- Material provided:
+++
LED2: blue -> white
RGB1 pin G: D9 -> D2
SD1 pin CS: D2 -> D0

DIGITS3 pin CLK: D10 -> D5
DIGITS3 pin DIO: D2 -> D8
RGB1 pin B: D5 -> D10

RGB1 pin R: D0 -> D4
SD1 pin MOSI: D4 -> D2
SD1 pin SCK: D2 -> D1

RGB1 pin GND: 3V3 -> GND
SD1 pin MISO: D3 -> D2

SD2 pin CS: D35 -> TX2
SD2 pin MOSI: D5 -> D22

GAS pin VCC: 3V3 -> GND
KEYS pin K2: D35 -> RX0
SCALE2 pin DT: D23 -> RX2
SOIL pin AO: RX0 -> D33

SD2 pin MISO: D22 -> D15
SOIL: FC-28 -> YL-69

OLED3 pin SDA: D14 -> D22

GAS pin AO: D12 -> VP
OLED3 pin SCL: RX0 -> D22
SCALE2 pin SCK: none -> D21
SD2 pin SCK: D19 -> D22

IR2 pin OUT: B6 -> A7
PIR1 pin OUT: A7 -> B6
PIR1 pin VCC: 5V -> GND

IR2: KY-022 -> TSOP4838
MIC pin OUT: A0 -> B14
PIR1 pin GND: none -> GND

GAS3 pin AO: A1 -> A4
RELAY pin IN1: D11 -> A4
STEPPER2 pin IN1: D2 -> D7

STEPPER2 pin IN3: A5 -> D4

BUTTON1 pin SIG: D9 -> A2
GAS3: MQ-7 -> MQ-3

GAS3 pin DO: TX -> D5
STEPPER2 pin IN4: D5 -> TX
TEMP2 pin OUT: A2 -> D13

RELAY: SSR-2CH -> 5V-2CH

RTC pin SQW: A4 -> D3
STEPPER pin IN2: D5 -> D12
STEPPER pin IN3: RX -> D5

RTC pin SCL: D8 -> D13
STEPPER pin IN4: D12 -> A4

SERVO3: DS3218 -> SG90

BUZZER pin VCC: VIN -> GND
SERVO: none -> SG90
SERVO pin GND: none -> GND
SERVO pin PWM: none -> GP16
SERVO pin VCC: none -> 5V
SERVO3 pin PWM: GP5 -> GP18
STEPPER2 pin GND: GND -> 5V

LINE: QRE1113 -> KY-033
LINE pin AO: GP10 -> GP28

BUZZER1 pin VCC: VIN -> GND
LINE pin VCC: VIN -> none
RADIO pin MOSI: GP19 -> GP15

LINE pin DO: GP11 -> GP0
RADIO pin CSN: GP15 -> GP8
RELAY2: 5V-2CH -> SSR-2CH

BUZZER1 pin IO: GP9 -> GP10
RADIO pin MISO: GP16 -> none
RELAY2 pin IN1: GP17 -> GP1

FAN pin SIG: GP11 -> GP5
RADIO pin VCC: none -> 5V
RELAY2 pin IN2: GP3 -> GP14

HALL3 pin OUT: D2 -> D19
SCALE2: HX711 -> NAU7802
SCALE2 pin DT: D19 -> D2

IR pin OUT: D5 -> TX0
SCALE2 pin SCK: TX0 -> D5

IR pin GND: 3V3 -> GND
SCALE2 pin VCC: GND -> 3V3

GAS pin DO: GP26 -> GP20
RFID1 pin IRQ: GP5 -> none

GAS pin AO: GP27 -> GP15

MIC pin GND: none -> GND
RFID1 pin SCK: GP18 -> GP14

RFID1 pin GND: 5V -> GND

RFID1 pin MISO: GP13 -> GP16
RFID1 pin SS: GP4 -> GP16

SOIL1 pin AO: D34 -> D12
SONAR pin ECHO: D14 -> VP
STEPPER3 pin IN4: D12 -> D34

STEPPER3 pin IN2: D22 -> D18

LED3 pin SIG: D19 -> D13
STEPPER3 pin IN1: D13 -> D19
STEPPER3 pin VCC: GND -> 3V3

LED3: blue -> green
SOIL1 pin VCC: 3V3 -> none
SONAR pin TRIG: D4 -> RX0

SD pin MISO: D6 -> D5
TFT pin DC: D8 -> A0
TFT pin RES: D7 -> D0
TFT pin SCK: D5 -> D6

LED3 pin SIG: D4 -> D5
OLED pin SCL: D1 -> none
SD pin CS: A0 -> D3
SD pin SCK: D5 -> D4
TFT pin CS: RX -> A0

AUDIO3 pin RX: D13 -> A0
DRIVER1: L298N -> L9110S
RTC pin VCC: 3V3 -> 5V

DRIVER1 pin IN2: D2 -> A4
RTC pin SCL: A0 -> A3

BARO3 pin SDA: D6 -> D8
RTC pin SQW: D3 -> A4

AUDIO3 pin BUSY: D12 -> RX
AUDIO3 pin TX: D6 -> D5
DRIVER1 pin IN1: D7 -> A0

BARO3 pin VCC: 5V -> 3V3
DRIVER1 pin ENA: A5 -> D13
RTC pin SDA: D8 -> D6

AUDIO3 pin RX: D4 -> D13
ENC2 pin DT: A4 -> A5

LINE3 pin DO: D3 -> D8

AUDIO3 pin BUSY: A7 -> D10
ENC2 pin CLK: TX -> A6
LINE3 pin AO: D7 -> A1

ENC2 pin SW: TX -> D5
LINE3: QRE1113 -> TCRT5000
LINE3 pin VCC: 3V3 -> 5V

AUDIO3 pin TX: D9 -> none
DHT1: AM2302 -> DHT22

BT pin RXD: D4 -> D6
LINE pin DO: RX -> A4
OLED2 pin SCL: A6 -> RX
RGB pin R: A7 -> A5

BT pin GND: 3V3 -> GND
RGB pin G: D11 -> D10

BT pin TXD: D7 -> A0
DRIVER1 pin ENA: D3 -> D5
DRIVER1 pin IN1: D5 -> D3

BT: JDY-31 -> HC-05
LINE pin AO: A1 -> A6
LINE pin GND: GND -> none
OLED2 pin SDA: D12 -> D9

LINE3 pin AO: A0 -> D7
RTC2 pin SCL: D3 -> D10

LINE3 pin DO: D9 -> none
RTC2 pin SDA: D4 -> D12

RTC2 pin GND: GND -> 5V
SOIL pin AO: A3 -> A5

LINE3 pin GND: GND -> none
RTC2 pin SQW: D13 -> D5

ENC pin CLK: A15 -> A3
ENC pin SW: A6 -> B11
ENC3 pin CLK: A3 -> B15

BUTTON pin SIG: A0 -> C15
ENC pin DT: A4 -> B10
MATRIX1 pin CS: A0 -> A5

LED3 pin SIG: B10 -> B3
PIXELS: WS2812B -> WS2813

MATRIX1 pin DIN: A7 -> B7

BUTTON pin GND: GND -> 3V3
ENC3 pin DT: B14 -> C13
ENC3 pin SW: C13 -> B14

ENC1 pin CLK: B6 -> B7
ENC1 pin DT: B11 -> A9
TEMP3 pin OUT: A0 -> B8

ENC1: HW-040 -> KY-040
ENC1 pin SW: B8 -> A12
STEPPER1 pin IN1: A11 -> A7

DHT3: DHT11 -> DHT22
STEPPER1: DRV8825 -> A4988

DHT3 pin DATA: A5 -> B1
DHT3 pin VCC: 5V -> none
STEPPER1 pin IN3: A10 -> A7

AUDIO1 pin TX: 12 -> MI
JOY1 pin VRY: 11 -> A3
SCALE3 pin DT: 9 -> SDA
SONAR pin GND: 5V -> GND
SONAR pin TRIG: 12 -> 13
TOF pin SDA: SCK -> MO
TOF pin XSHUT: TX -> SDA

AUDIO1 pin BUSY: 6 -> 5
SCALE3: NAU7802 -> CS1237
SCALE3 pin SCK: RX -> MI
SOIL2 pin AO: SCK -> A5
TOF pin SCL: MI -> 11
+++
- What you have to do:
Taking the line that contains "ENC3 pin SW: C13 -> B14" as the starting point, copy every line through the end of the listing exactly, and write nothing further.

- Answer box:
ENC3 pin SW: C13 -> B14

ENC1 pin CLK: B6 -> B7
ENC1 pin DT: B11 -> A9
TEMP3 pin OUT: A0 -> B8

ENC1: HW-040 -> KY-040
ENC1 pin SW: B8 -> A12
STEPPER1 pin IN1: A11 -> A7

DHT3: DHT11 -> DHT22
STEPPER1: DRV8825 -> A4988

DHT3 pin DATA: A5 -> B1
DHT3 pin VCC: 5V -> none
STEPPER1 pin IN3: A10 -> A7

AUDIO1 pin TX: 12 -> MI
JOY1 pin VRY: 11 -> A3
SCALE3 pin DT: 9 -> SDA
SONAR pin GND: 5V -> GND
SONAR pin TRIG: 12 -> 13
TOF pin SDA: SCK -> MO
TOF pin XSHUT: TX -> SDA

AUDIO1 pin BUSY: 6 -> 5
SCALE3: NAU7802 -> CS1237
SCALE3 pin SCK: RX -> MI
SOIL2 pin AO: SCK -> A5
TOF pin SCL: MI -> 11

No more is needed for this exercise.